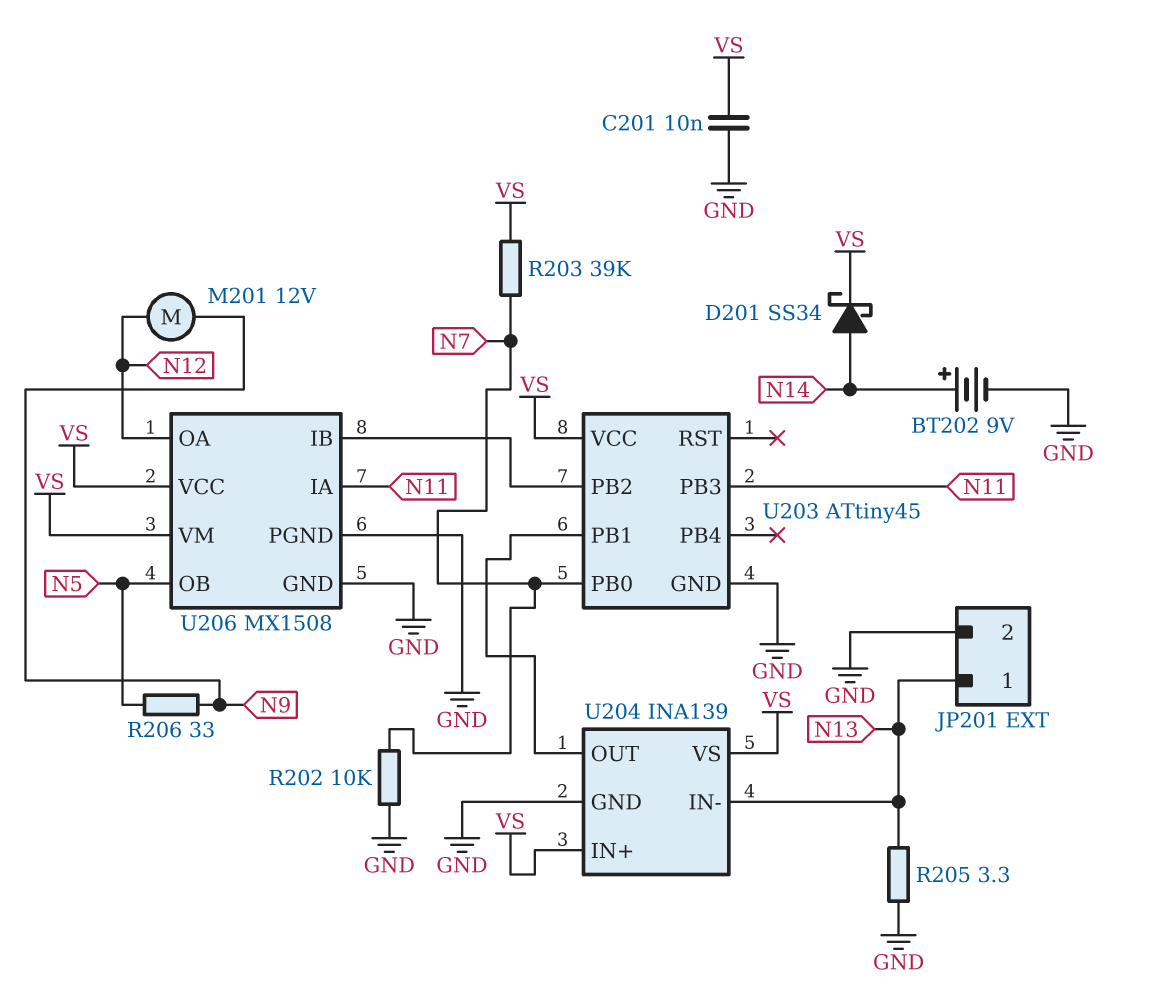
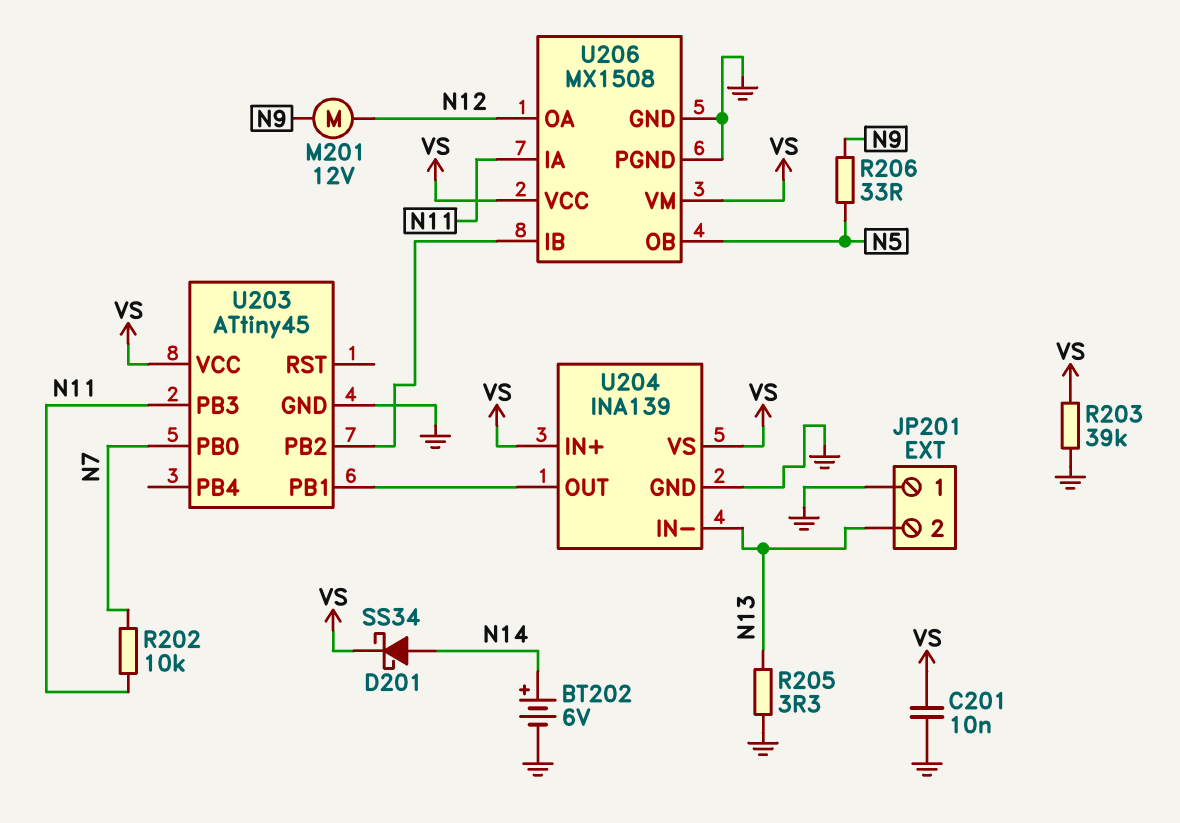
BT202: 9V (plus N14, minus GND) -> 6V (plus N14, minus GND)
JP201 pin 1: N13 -> GND
JP201 pin 2: GND -> N13
R202: 10k (GND, N7) -> 10k (N7, N11)
R203: 39k (N7, VS) -> 39k (GND, VS)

Task goal: Without the pictures, transcribe the listing above exactly.

Solution for this problem:
BT202: 9V (plus N14, minus GND) -> 6V (plus N14, minus GND)
JP201 pin 1: N13 -> GND
JP201 pin 2: GND -> N13
R202: 10k (GND, N7) -> 10k (N7, N11)
R203: 39k (N7, VS) -> 39k (GND, VS)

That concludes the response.